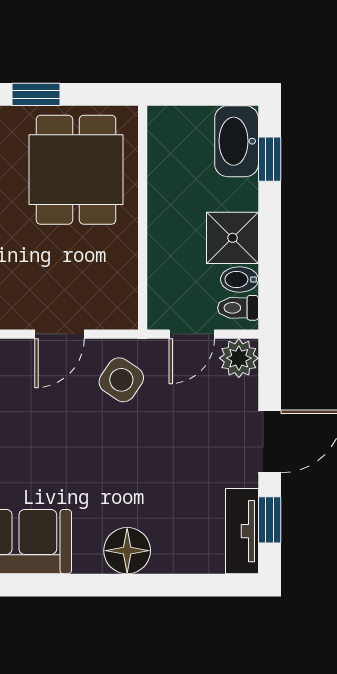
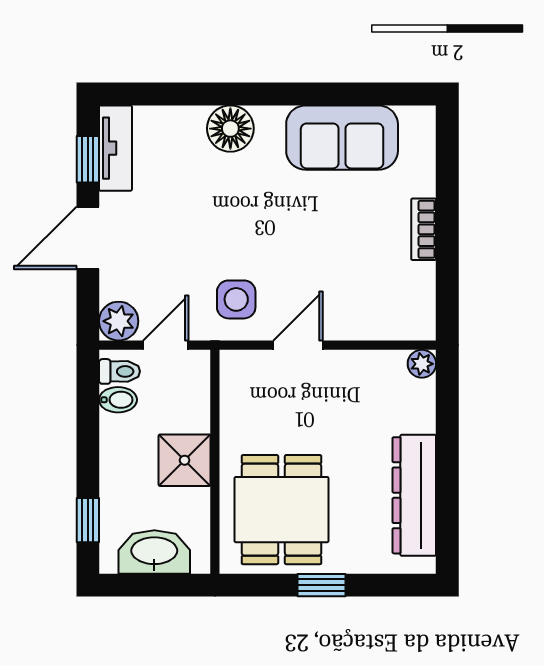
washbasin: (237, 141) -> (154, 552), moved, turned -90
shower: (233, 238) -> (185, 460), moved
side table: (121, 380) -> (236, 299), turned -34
= = = = = = =
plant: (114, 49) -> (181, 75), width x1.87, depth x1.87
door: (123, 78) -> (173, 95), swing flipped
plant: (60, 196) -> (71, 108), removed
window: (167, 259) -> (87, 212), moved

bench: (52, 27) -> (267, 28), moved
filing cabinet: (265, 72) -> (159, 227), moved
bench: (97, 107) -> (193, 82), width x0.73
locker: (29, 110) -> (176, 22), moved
= = = = = = =
■ Work to complete
Which lines run from the one holding "bench: (52, 27) -> (267, 28), moved" through the one holding "locker: (29, 110) -> (176, 22), moved" in the records above? Repeat them exactly, both included, and nothing more.

■ The answer
bench: (52, 27) -> (267, 28), moved
filing cabinet: (265, 72) -> (159, 227), moved
bench: (97, 107) -> (193, 82), width x0.73
locker: (29, 110) -> (176, 22), moved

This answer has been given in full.